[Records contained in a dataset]
=-=-=
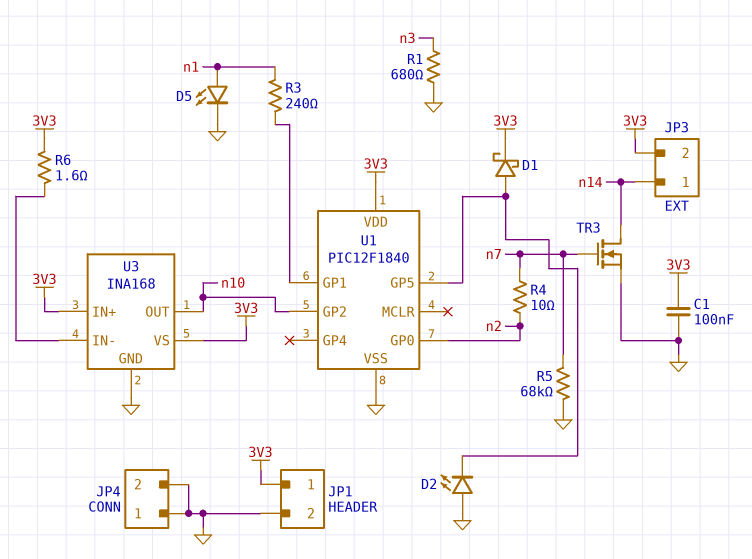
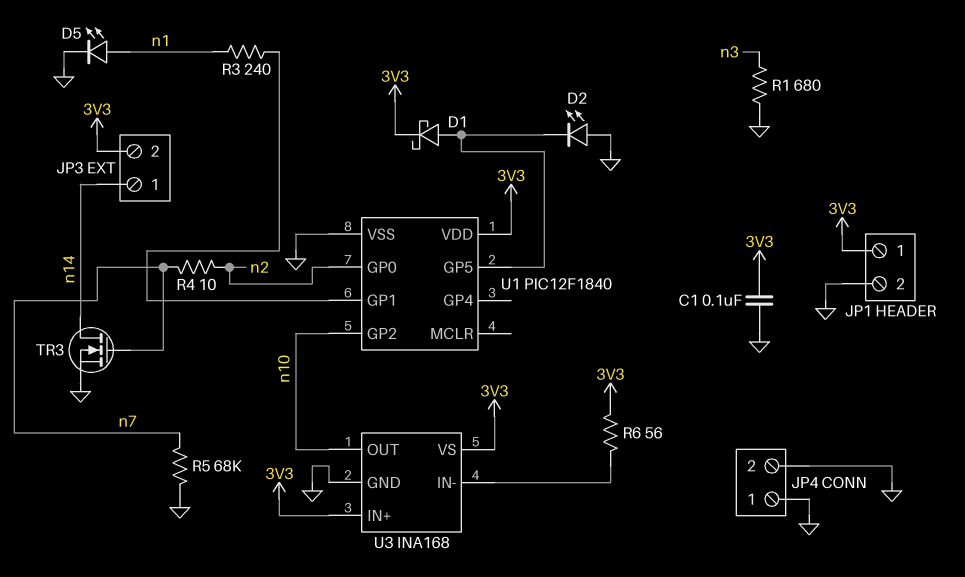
R6: 1.6 (3V3, U3/IN-) -> 56 (3V3, U3/IN-)

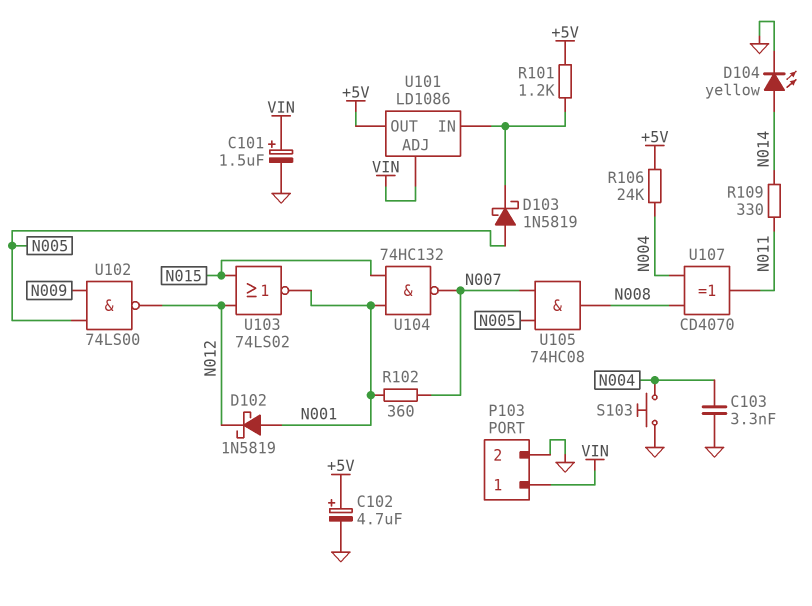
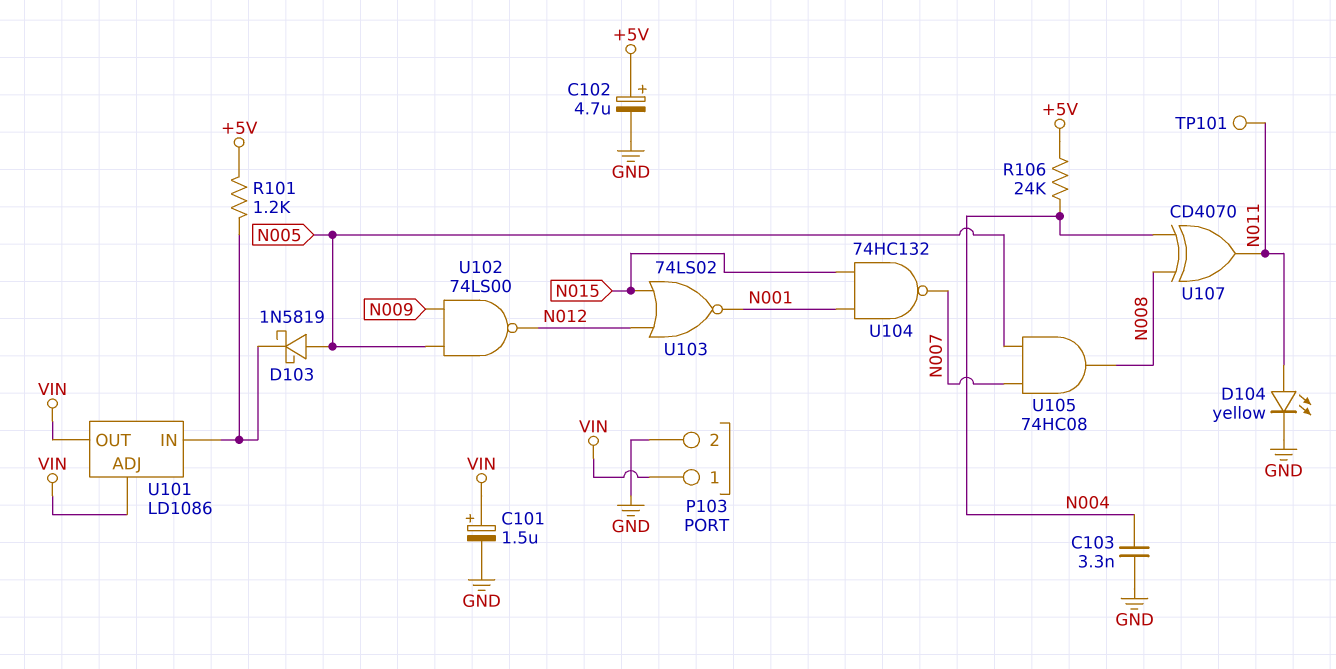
D102: schottky 1N5819 (A N001, K N012) -> none
D104: LED yellow (A N014, K GND) -> LED yellow (A N011, K GND)
R102: 360 (N001, N007) -> none
R109: 330 (N011, N014) -> none
S103: button (GND, N004) -> none
TP101: none -> test point (N011)
U101 pin OUT: +5V -> VIN

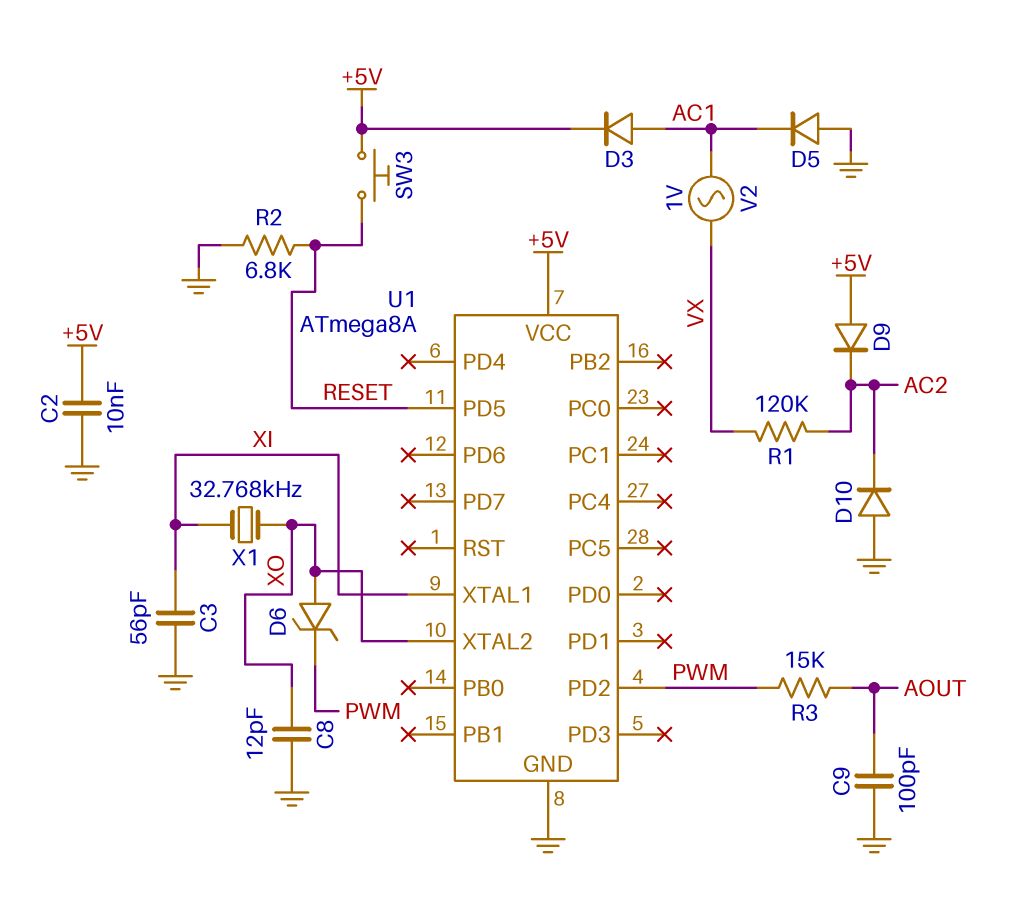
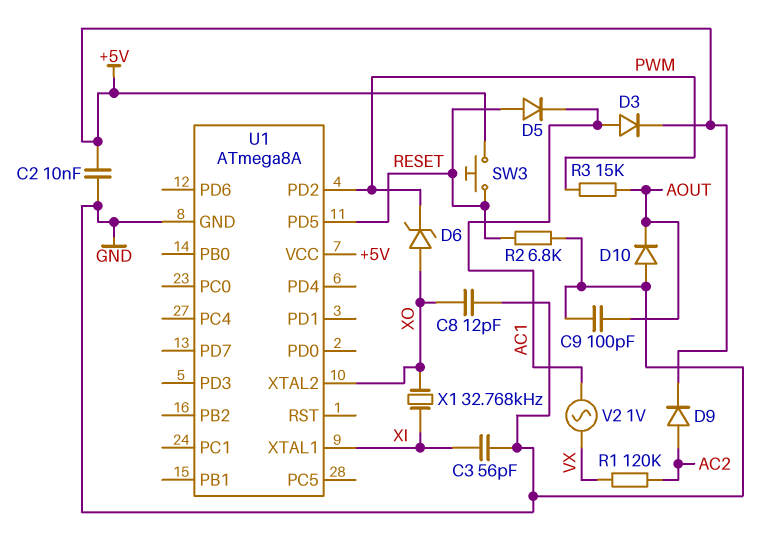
D5: diode (A GND, K AC1) -> diode (A RESET, K AC1)
D9: diode (A +5V, K AC2) -> diode (A AC2, K +5V)
D10: diode (A GND, K AC2) -> diode (A GND, K AOUT)

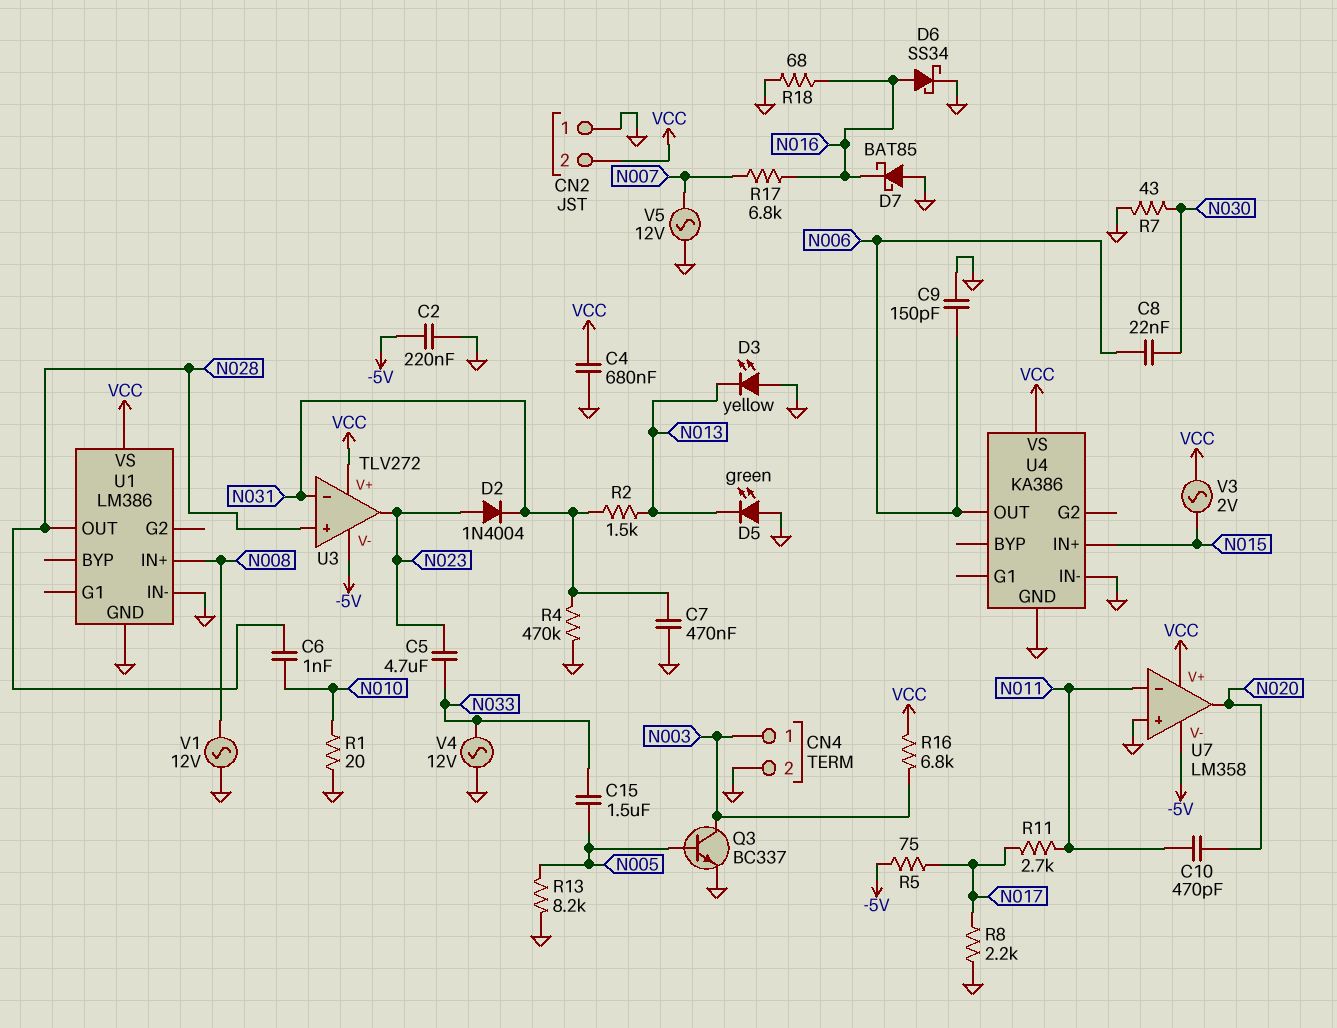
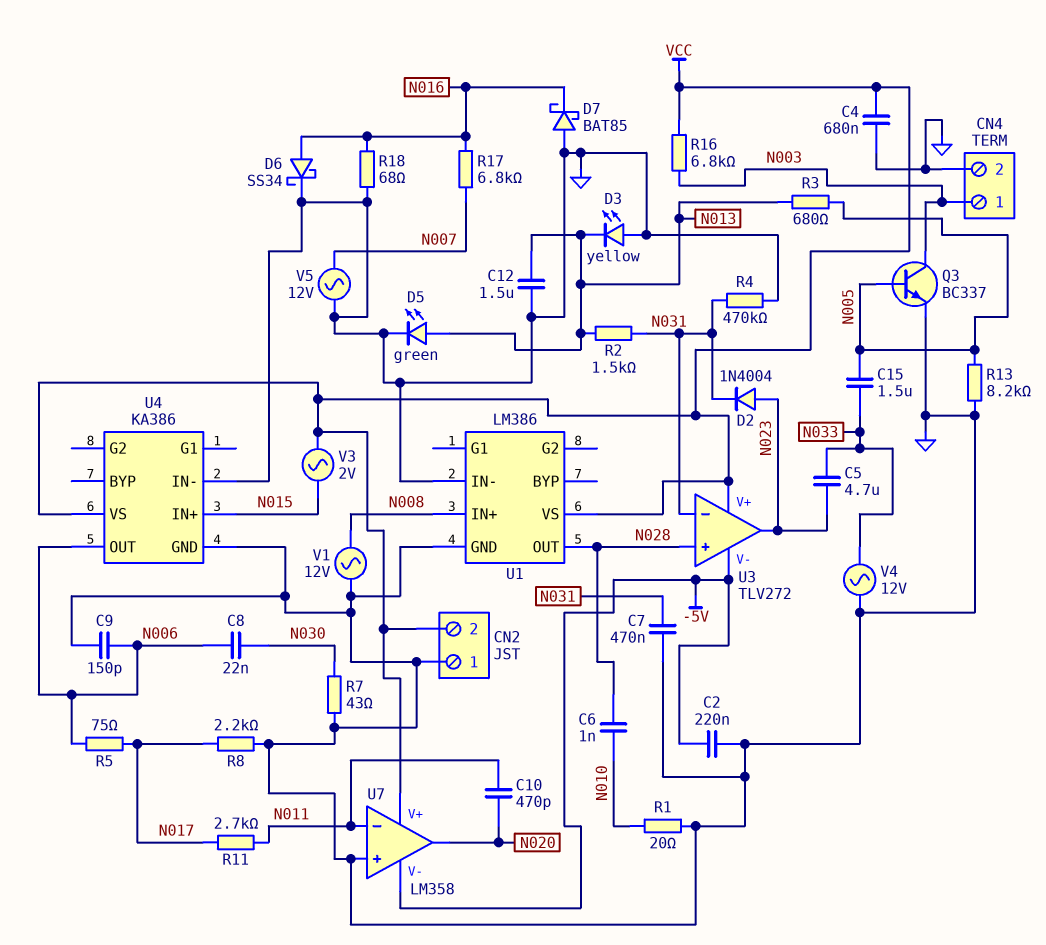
C12: none -> 1.5uF (GND, N013)
D5: LED green (A GND, K N013) -> LED green (A N013, K GND)
R3: none -> 680 (N005, N013)
R5: 75 (-5V, N017) -> 75 (N006, N017)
=-=-=
WHAT TO PRODUCE :: Each line above that carries the string "none" has to be returned.

REPLY TO THE TASK ::
D102: schottky 1N5819 (A N001, K N012) -> none
R102: 360 (N001, N007) -> none
R109: 330 (N011, N014) -> none
S103: button (GND, N004) -> none
TP101: none -> test point (N011)
C12: none -> 1.5uF (GND, N013)
R3: none -> 680 (N005, N013)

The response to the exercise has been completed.